## About this exercise
Please make sure what you return matches the listing below exactly, minus its pictures.

## Dataset section
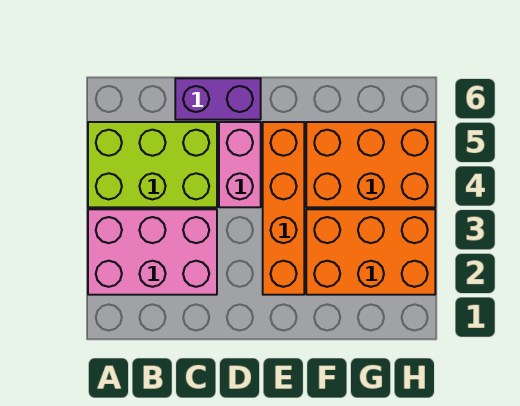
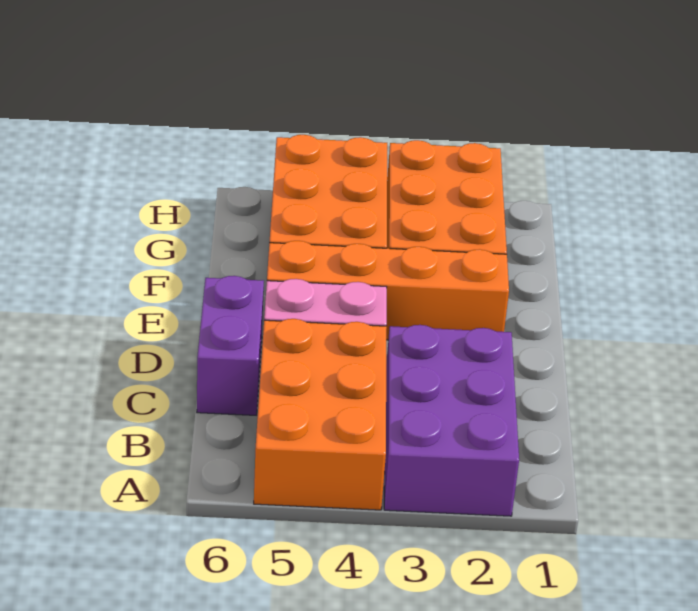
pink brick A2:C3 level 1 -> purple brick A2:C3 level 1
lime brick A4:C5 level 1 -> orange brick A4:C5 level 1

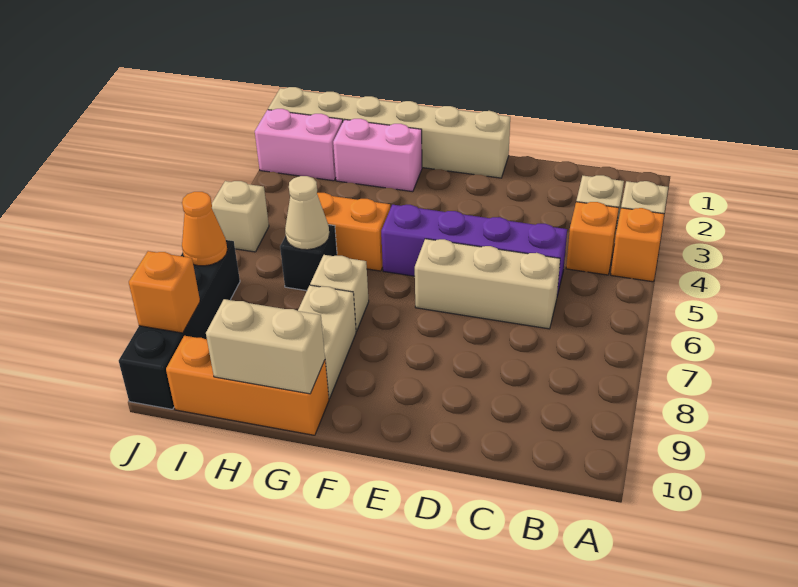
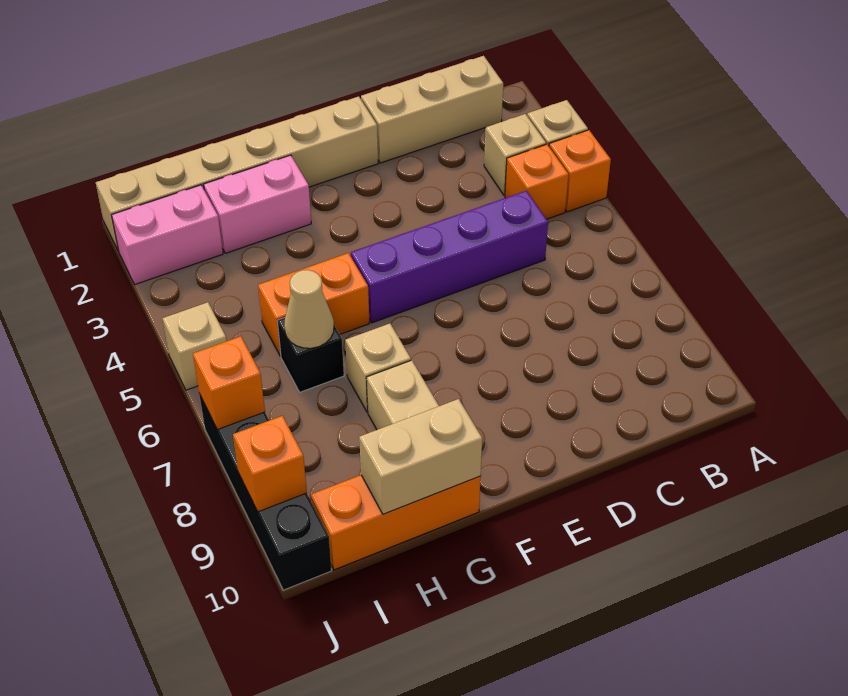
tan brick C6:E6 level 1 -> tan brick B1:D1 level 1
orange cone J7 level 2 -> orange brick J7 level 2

## Output
pink brick A2:C3 level 1 -> purple brick A2:C3 level 1
lime brick A4:C5 level 1 -> orange brick A4:C5 level 1

tan brick C6:E6 level 1 -> tan brick B1:D1 level 1
orange cone J7 level 2 -> orange brick J7 level 2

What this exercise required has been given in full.